*** Information shown ***

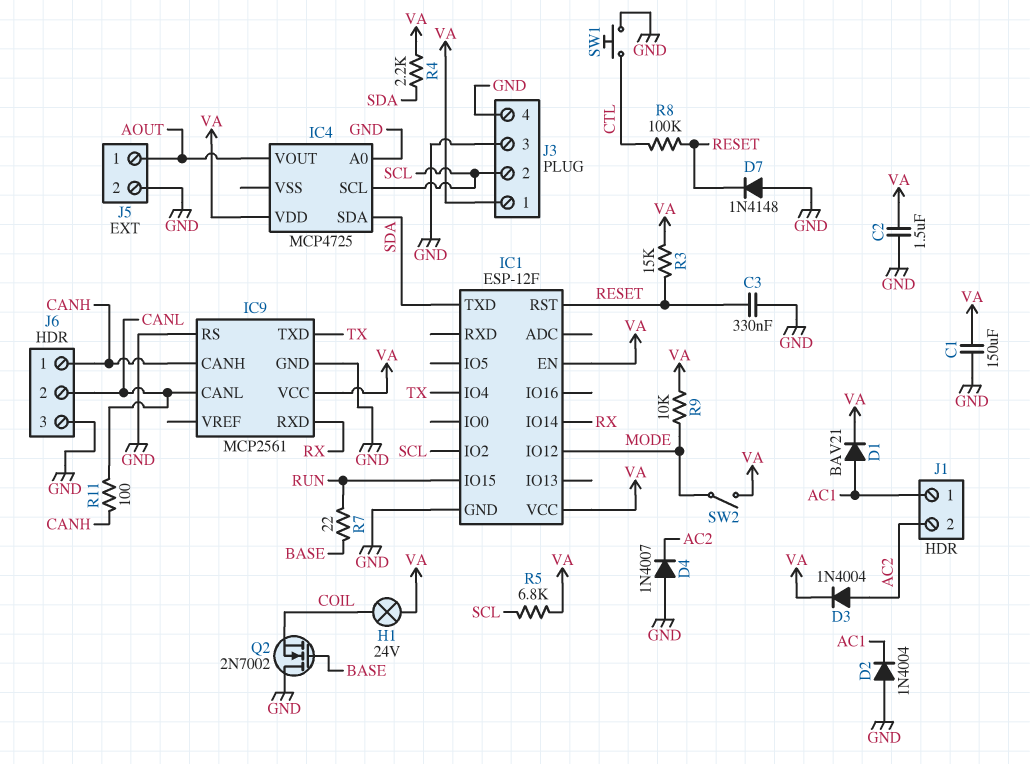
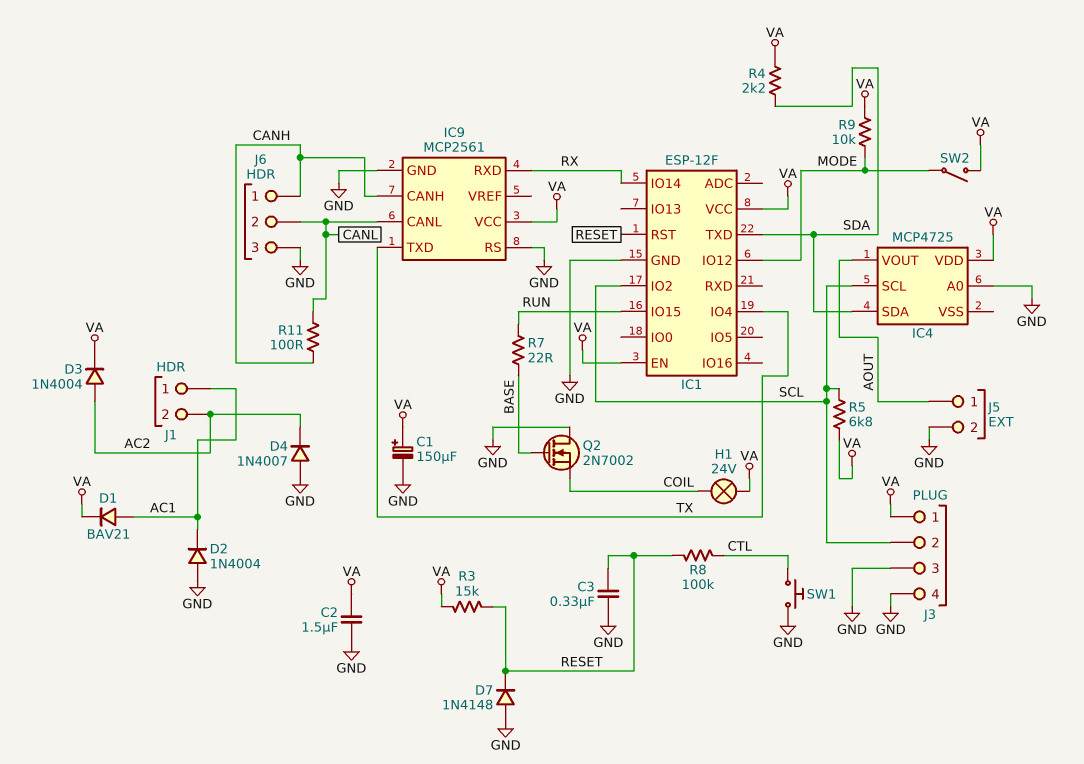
C1: 150uF (GND, VA) -> 150uF (plus VA, minus GND)

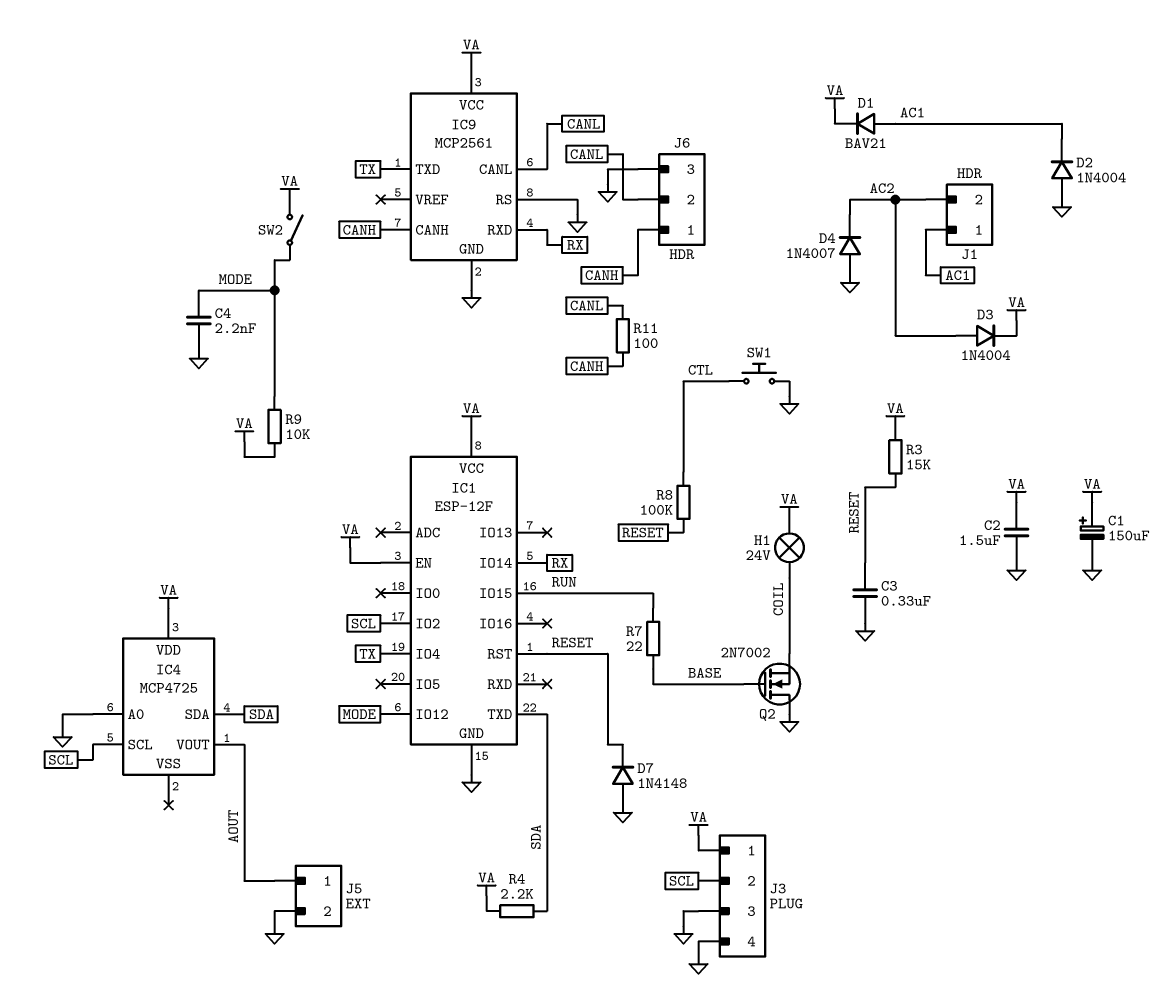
C4: none -> 2.2nF (GND, MODE)
R5: 6.8k (SCL, VA) -> none

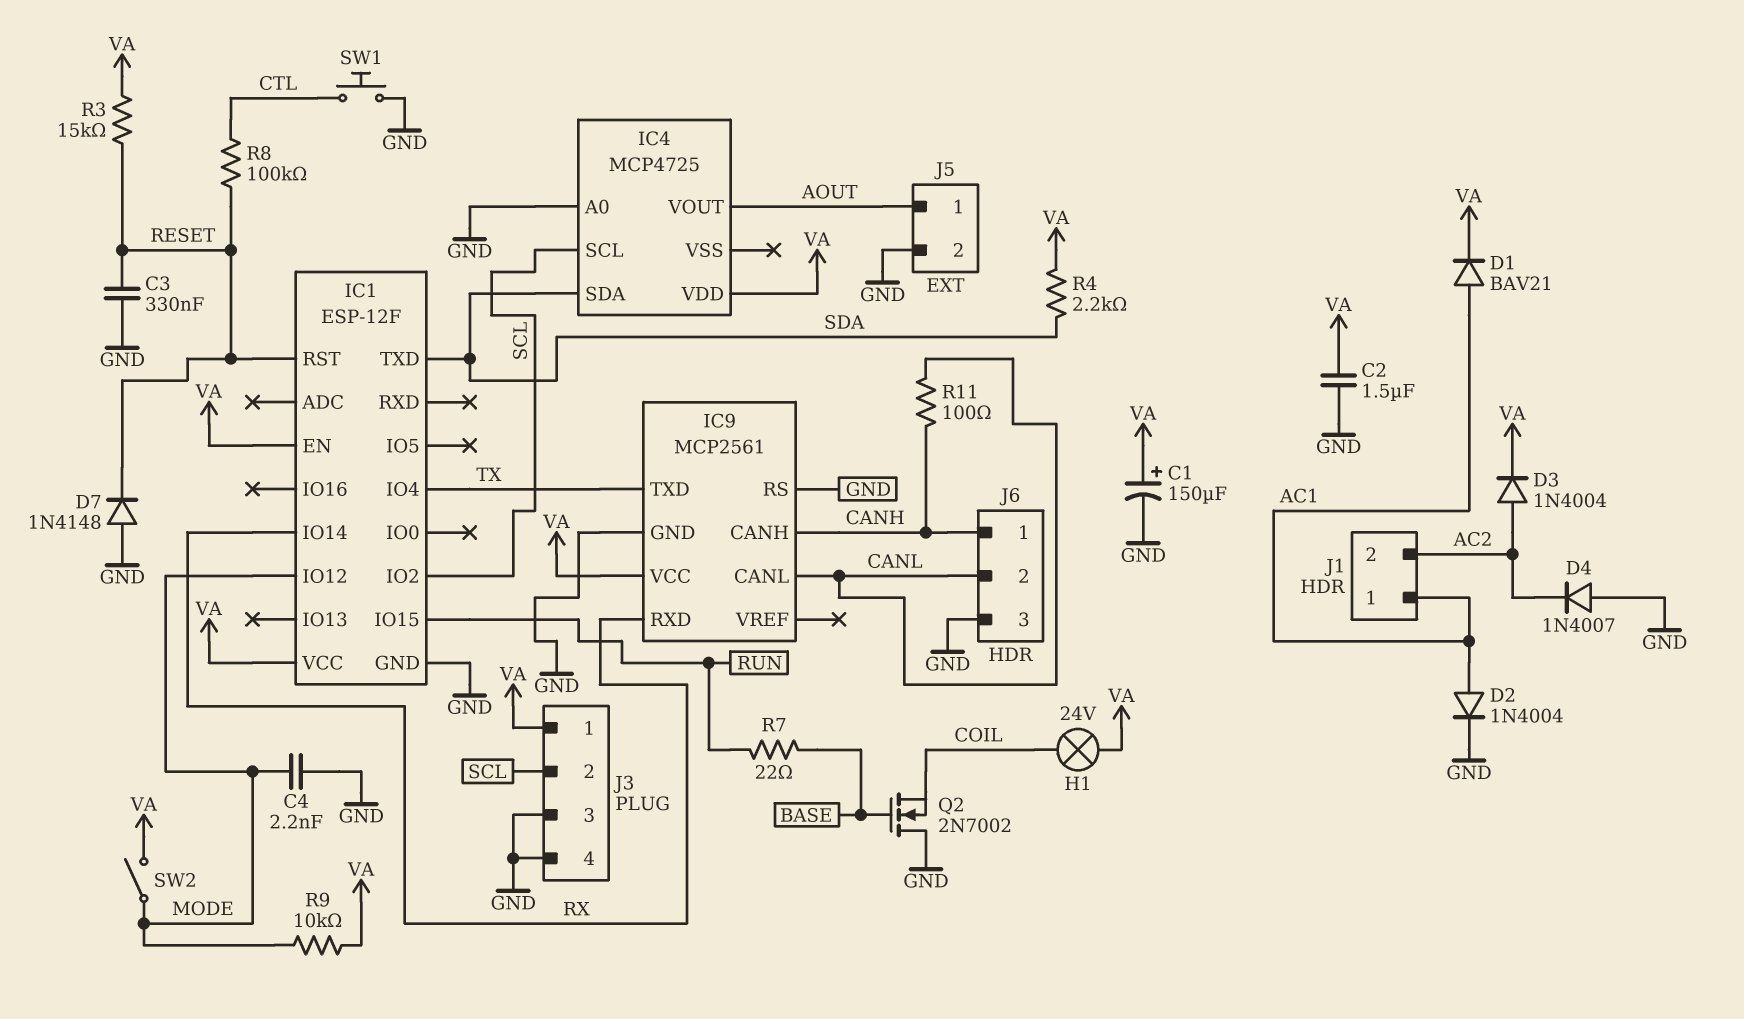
D2: diode 1N4004 (A GND, K AC1) -> diode 1N4004 (A AC1, K GND)

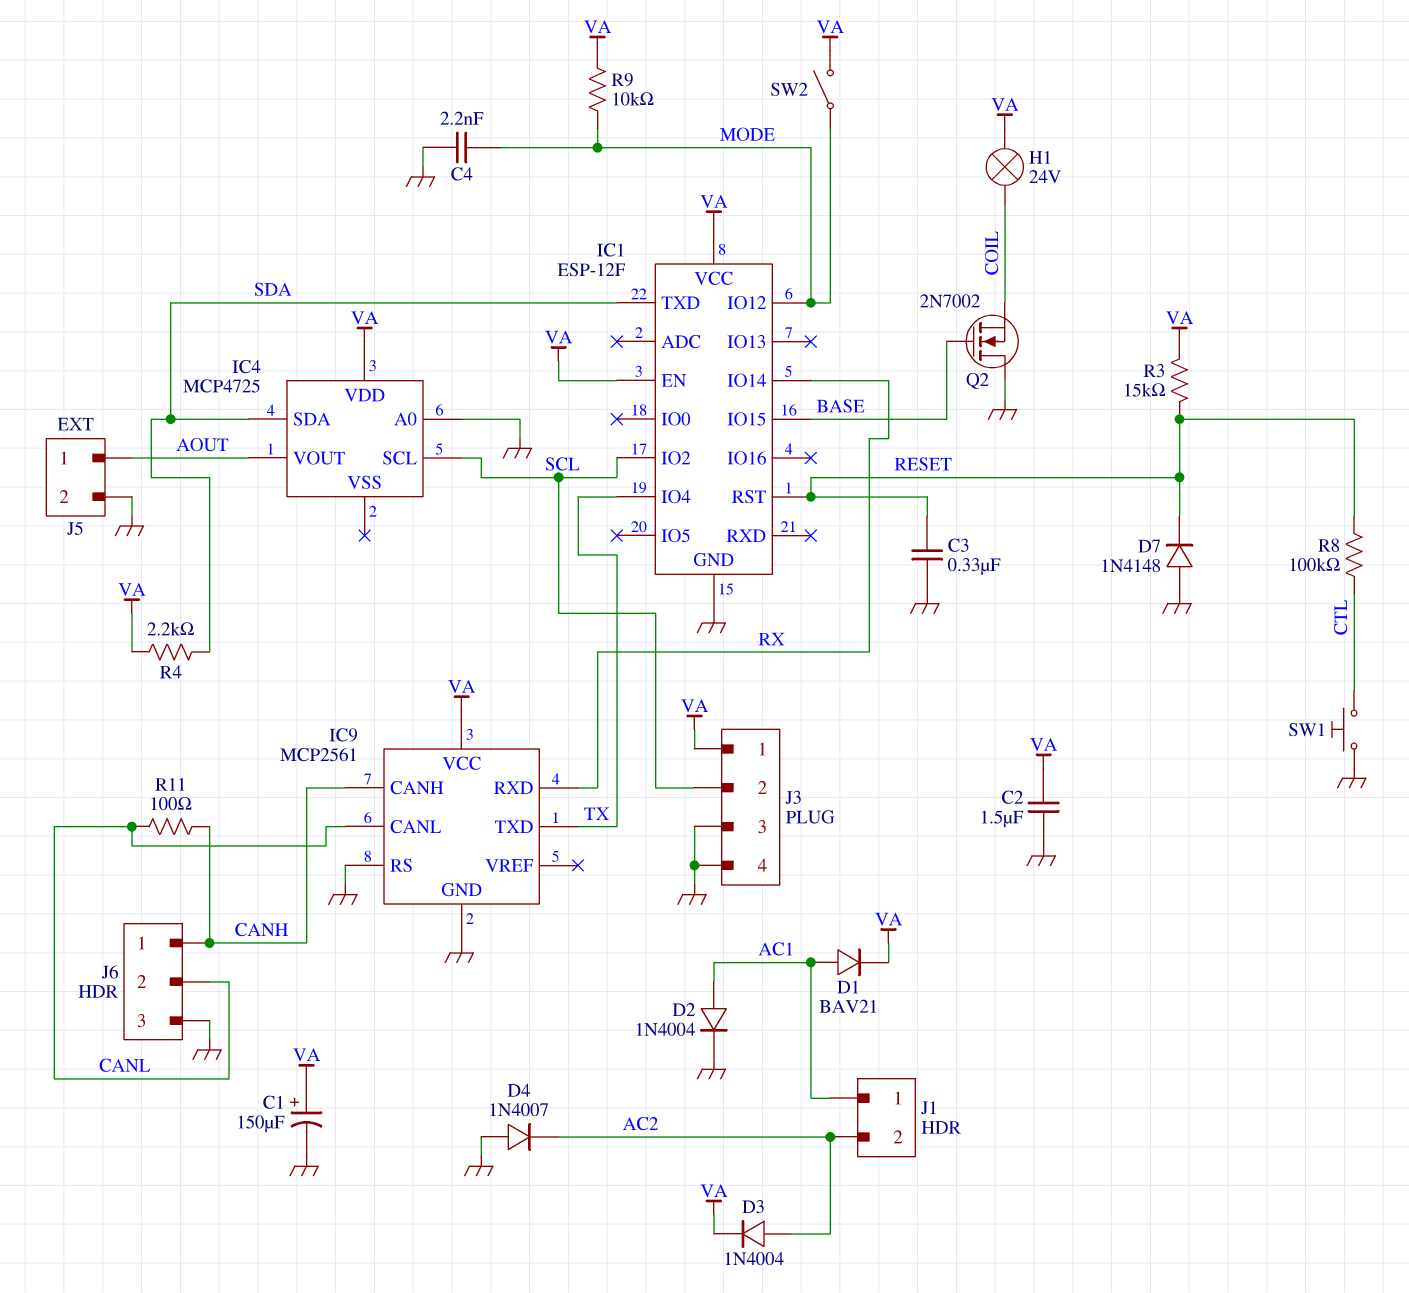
IC1 pin IO15: RUN -> BASE
R7: 22 (BASE, RUN) -> none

*** End of Information shown ***

* [Aim of the task]:
A word-for-word reprint of the listing above is needed, minus the pictures.

* [Answer to this problem]:
C1: 150uF (GND, VA) -> 150uF (plus VA, minus GND)

C4: none -> 2.2nF (GND, MODE)
R5: 6.8k (SCL, VA) -> none

D2: diode 1N4004 (A GND, K AC1) -> diode 1N4004 (A AC1, K GND)

IC1 pin IO15: RUN -> BASE
R7: 22 (BASE, RUN) -> none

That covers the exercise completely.